PROMPT -
Only lines with the word "rakieta" belong in the answer; copy them from the records below.

RECORDS TO PROCESS -

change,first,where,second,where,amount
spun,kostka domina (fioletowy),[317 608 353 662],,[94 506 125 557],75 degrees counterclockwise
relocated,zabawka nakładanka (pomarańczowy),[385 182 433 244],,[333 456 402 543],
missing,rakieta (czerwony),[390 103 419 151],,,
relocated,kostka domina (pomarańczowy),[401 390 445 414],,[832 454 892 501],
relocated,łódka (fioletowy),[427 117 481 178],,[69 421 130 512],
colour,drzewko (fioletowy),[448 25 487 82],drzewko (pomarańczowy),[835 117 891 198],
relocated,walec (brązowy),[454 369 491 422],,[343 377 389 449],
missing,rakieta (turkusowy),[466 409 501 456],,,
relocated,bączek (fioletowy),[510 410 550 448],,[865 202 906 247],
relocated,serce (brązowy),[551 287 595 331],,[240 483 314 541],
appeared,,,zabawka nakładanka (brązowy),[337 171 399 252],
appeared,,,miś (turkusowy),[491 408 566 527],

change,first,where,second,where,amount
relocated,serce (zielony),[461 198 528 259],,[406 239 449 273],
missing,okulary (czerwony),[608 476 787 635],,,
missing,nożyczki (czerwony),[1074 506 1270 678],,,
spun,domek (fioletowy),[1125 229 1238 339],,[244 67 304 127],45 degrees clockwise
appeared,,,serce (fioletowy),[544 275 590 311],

--

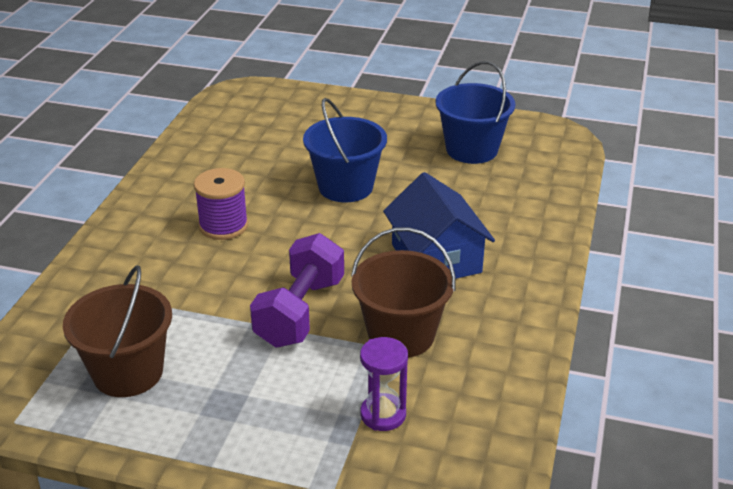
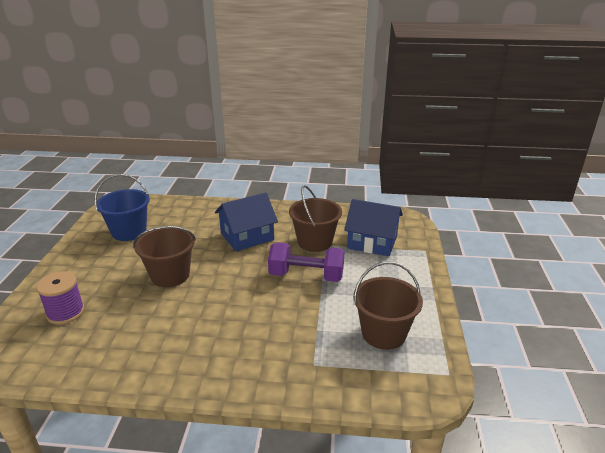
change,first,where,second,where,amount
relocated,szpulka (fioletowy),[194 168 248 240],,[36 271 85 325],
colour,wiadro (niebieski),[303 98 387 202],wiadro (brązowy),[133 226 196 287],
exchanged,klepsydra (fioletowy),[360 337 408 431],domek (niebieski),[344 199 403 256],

EXPECTED ANSWER -
missing,rakieta (czerwony),[390 103 419 151],,,
missing,rakieta (turkusowy),[466 409 501 456],,,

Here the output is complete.